▶ **Listed entries**:
-------
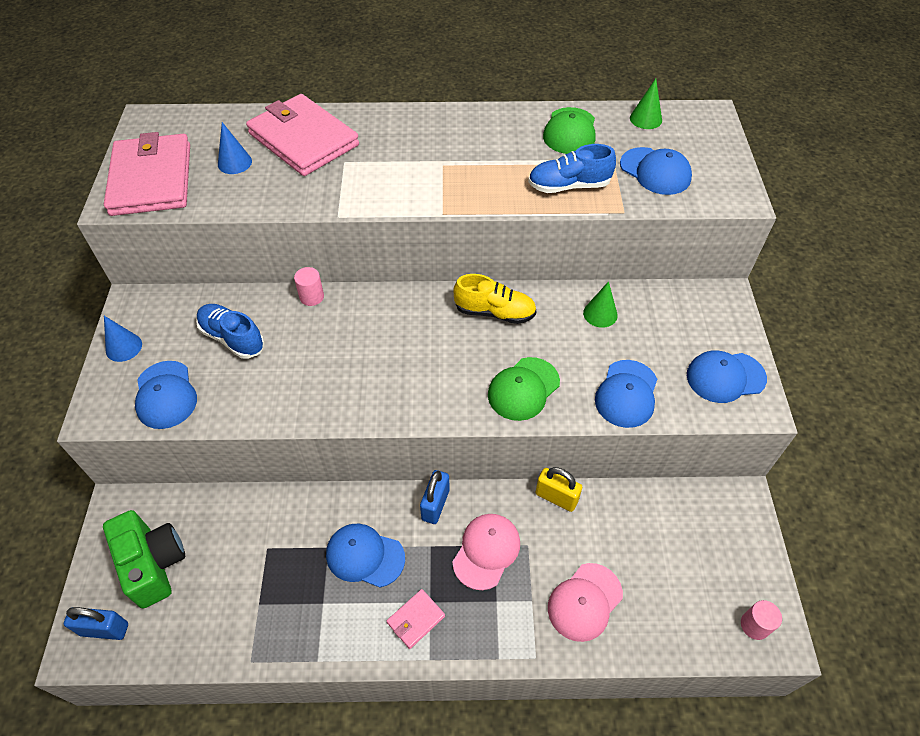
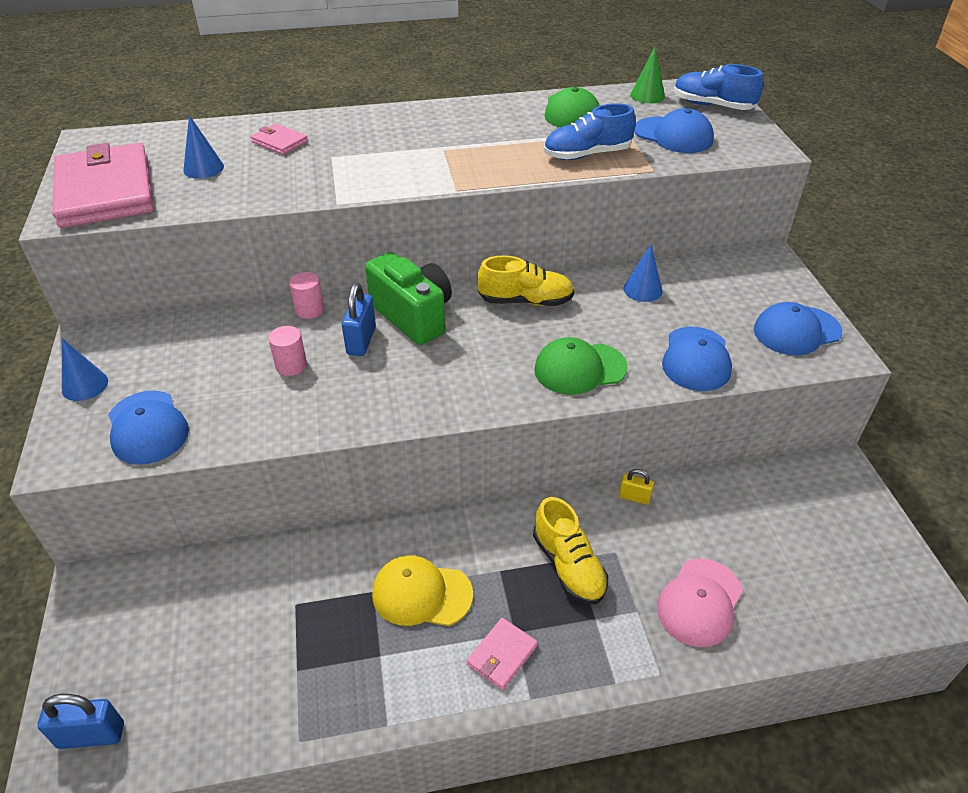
camera: 10 degrees left, 10 degrees down
(154, 564) = (148, 645): green camera -> green camera (413, 316)
(232, 338) = (221, 360): blue shoe -> blue shoe (712, 106)
(303, 139) = (279, 142): pink wallet -> pink wallet, size x0.43
(365, 556) = (421, 594): blue cap -> yellow cap
(435, 505) = (495, 525): blue padlock -> blue padlock (361, 340)
(486, 551) = (568, 566): pink cap -> yellow shoe
(523, 389) = (579, 368): green cap -> green cap turned 45 degrees clockwise
(556, 497) = (634, 497): yellow padlock -> yellow padlock, size x0.62
(600, 314) = (642, 289): green cone -> blue cone
(754, 625) = (899, 596): pink cylinder -> pink cylinder (291, 365)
-------
▶ **Task description**: Once you find the line containing "(154, 564) = (148, 645): green", copy it and every line after it through the end of the records, exactly and nothing else.

▶ **Task answer**:
(154, 564) = (148, 645): green camera -> green camera (413, 316)
(232, 338) = (221, 360): blue shoe -> blue shoe (712, 106)
(303, 139) = (279, 142): pink wallet -> pink wallet, size x0.43
(365, 556) = (421, 594): blue cap -> yellow cap
(435, 505) = (495, 525): blue padlock -> blue padlock (361, 340)
(486, 551) = (568, 566): pink cap -> yellow shoe
(523, 389) = (579, 368): green cap -> green cap turned 45 degrees clockwise
(556, 497) = (634, 497): yellow padlock -> yellow padlock, size x0.62
(600, 314) = (642, 289): green cone -> blue cone
(754, 625) = (899, 596): pink cylinder -> pink cylinder (291, 365)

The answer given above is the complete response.